◆ **INFORMATION PROVIDED**:
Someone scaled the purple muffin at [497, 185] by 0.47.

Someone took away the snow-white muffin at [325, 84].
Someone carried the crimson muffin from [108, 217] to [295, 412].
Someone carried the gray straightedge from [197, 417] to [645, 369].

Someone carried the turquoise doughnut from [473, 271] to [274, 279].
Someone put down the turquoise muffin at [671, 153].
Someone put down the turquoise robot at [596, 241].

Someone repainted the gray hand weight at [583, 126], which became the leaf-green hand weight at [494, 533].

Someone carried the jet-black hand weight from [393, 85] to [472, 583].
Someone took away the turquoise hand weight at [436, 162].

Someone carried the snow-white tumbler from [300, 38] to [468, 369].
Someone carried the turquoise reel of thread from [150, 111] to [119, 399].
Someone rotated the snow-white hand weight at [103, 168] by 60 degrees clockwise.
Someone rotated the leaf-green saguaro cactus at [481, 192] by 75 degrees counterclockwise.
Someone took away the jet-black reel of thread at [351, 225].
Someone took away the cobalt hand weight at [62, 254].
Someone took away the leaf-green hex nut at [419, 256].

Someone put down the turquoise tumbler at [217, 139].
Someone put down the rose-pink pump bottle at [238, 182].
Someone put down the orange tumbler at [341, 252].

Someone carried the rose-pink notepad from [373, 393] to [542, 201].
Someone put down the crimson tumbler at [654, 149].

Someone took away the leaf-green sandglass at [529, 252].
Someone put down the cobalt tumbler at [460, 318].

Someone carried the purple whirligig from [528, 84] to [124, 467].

◆ **TO DO**:
Write out only the lines that run from the line containing "Someone carried the gray" through the line containing "Someone carried the turquoise reel", both included, exactly as they appear above.

◆ **ANSWER AREA**:
Someone carried the gray straightedge from [197, 417] to [645, 369].

Someone carried the turquoise doughnut from [473, 271] to [274, 279].
Someone put down the turquoise muffin at [671, 153].
Someone put down the turquoise robot at [596, 241].

Someone repainted the gray hand weight at [583, 126], which became the leaf-green hand weight at [494, 533].

Someone carried the jet-black hand weight from [393, 85] to [472, 583].
Someone took away the turquoise hand weight at [436, 162].

Someone carried the snow-white tumbler from [300, 38] to [468, 369].
Someone carried the turquoise reel of thread from [150, 111] to [119, 399].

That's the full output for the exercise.